» **Provided records**:

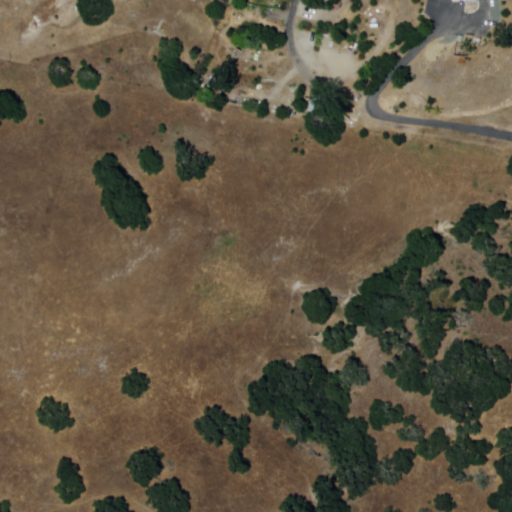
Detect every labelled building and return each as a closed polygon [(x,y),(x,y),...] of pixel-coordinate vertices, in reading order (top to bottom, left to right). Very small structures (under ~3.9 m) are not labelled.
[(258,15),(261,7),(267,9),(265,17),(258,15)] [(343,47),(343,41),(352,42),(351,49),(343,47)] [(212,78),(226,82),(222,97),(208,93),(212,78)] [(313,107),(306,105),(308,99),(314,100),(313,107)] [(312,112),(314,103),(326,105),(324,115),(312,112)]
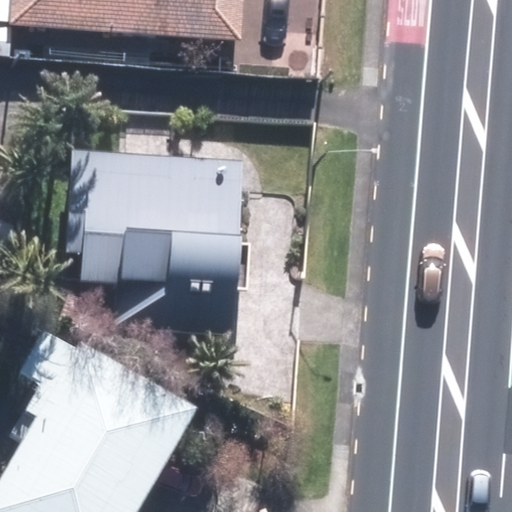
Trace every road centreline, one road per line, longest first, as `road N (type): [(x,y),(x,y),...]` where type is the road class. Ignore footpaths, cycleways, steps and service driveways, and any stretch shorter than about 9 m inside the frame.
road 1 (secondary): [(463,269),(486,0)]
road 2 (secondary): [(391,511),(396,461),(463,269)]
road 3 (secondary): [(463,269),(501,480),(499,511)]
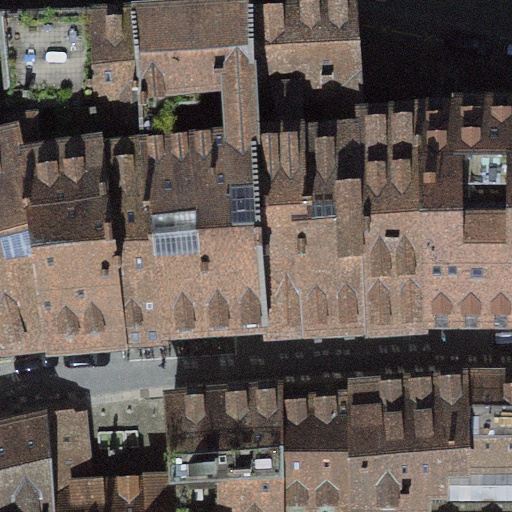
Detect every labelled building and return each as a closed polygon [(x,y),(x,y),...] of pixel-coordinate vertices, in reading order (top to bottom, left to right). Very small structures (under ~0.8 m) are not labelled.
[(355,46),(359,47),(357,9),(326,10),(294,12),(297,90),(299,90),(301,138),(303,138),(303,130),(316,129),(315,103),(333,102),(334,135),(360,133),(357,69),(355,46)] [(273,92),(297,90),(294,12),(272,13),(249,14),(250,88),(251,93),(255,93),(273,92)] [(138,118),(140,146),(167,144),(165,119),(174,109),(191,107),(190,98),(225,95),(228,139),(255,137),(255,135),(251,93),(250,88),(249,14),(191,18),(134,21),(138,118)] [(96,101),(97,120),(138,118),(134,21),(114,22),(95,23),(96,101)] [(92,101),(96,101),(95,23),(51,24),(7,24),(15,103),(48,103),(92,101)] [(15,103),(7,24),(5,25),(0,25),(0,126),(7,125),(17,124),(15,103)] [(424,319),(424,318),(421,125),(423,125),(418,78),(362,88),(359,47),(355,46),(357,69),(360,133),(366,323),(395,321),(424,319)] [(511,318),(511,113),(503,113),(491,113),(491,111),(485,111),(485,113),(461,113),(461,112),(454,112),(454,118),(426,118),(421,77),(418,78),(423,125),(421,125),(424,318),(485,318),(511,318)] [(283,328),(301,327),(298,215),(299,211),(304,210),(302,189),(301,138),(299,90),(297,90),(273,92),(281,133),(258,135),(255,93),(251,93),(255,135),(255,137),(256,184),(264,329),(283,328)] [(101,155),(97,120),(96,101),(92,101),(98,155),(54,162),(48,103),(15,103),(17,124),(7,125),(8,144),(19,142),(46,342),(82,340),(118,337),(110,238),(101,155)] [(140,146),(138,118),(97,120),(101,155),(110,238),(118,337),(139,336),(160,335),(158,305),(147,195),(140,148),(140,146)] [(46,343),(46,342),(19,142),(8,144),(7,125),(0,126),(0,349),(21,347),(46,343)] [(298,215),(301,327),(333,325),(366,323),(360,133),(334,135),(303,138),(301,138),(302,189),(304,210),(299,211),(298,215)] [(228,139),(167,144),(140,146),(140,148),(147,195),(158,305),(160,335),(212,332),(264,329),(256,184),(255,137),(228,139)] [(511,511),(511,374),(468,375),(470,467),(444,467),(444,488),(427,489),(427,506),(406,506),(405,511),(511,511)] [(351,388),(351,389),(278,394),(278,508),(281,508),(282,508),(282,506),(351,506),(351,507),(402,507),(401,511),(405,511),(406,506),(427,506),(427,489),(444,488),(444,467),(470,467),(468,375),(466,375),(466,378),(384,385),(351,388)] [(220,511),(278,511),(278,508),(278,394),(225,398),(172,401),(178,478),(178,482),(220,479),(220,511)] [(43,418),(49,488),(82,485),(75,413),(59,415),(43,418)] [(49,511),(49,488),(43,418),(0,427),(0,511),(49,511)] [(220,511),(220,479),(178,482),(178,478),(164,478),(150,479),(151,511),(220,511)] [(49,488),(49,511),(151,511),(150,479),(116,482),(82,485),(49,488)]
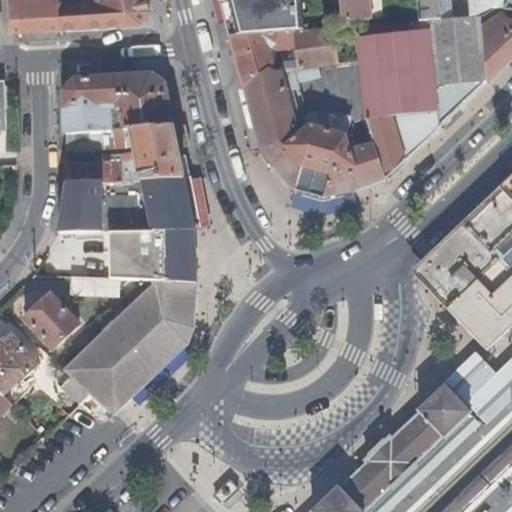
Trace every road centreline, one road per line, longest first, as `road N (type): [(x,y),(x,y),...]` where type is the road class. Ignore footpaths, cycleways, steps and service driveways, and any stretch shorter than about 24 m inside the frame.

---

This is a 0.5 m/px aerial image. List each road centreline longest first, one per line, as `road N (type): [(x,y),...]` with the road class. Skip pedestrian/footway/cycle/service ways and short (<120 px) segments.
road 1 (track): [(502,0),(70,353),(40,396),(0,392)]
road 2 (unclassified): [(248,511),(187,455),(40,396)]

==

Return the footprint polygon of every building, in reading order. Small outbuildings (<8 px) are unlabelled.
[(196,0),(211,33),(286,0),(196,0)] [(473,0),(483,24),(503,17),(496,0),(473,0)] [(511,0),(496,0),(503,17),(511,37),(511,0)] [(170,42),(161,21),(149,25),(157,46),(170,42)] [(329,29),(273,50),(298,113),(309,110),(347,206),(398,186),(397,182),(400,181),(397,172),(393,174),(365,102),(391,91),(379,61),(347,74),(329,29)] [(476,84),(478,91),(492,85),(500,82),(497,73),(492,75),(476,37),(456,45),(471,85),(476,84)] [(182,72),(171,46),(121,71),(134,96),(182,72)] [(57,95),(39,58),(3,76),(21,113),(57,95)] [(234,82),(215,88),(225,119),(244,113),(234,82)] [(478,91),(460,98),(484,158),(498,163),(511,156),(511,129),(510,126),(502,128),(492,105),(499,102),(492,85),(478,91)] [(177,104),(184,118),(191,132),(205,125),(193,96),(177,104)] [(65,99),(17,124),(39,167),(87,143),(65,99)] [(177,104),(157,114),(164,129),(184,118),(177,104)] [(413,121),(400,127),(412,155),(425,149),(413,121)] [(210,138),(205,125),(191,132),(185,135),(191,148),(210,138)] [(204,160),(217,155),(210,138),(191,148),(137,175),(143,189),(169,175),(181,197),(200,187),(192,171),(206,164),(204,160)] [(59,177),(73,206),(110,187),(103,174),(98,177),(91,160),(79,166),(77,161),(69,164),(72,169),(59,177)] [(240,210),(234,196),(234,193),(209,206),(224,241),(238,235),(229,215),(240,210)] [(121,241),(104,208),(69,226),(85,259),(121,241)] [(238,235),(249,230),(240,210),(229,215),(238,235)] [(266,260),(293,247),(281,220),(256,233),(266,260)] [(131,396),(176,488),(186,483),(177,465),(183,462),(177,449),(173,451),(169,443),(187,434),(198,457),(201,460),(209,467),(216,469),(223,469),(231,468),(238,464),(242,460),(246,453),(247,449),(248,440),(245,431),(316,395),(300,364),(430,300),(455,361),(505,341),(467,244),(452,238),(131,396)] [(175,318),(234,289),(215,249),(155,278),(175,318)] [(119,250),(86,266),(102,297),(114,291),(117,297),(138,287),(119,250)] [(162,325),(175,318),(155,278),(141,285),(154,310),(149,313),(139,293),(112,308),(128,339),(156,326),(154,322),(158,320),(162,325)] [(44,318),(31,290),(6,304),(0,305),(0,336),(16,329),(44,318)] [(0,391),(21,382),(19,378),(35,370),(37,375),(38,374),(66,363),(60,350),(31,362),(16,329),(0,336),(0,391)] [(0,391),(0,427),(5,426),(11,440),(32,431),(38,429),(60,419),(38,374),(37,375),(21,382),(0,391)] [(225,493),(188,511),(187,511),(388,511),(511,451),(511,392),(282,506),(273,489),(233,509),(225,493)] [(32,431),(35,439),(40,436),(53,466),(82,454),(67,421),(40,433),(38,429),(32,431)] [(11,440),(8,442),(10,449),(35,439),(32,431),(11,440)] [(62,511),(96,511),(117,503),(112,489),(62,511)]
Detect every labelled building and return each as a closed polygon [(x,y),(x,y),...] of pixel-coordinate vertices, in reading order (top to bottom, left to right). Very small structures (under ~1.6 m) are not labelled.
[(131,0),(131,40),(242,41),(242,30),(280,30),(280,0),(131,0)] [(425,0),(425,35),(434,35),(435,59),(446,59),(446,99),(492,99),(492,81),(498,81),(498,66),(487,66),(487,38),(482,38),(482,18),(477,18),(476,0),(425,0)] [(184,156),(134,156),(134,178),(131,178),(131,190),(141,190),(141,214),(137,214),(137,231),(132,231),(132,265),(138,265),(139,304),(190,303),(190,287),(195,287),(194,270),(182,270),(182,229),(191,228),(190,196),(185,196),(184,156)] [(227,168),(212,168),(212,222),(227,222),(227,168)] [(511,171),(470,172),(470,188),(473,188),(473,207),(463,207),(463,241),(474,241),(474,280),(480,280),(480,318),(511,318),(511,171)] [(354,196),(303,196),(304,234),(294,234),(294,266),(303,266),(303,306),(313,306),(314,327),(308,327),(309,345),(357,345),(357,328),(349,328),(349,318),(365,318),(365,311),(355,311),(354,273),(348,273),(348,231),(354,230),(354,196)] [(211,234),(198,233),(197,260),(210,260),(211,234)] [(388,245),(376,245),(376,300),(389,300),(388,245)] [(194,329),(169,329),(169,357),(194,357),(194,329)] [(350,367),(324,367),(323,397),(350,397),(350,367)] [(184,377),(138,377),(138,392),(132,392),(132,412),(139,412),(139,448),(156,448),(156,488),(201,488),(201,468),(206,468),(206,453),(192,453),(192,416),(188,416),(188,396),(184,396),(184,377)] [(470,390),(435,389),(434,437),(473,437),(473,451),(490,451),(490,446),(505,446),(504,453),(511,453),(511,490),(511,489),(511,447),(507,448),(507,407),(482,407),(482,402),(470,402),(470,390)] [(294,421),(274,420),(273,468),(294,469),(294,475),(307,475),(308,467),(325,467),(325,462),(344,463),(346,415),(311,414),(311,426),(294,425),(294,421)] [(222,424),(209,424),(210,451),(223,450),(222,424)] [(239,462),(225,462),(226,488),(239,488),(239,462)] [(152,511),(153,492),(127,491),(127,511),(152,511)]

» **Work required**: Reproduce the stretch of the records above, from the line containing "(under ~3.9 m) are not labelled." through the line containing "road 3 (secondary): [(463,269),(501,480),(499,511)]", with both of those lines included. Omit any pictures.

» **Task answer**:
Detect every labelled building and return each as a closed polygon [(x,y),(x,y),...] of pixel-coordinate vertices, in reading order (top to bottom, left to right). Very small structures (under ~3.9 m) are not labelled.
[(258,15),(261,7),(267,9),(265,17),(258,15)] [(343,47),(343,41),(352,42),(351,49),(343,47)] [(212,78),(226,82),(222,97),(208,93),(212,78)] [(313,107),(306,105),(308,99),(314,100),(313,107)] [(312,112),(314,103),(326,105),(324,115),(312,112)]
Trace every road centreline, one road per line, longest first, as `road N (type): [(x,y),(x,y),...]` where type is the road class. Ignore footpaths, cycleways, steps and service driveways, and any stretch shorter than about 9 m inside the frame.
road 1 (secondary): [(463,269),(486,0)]
road 2 (secondary): [(391,511),(396,461),(463,269)]
road 3 (secondary): [(463,269),(501,480),(499,511)]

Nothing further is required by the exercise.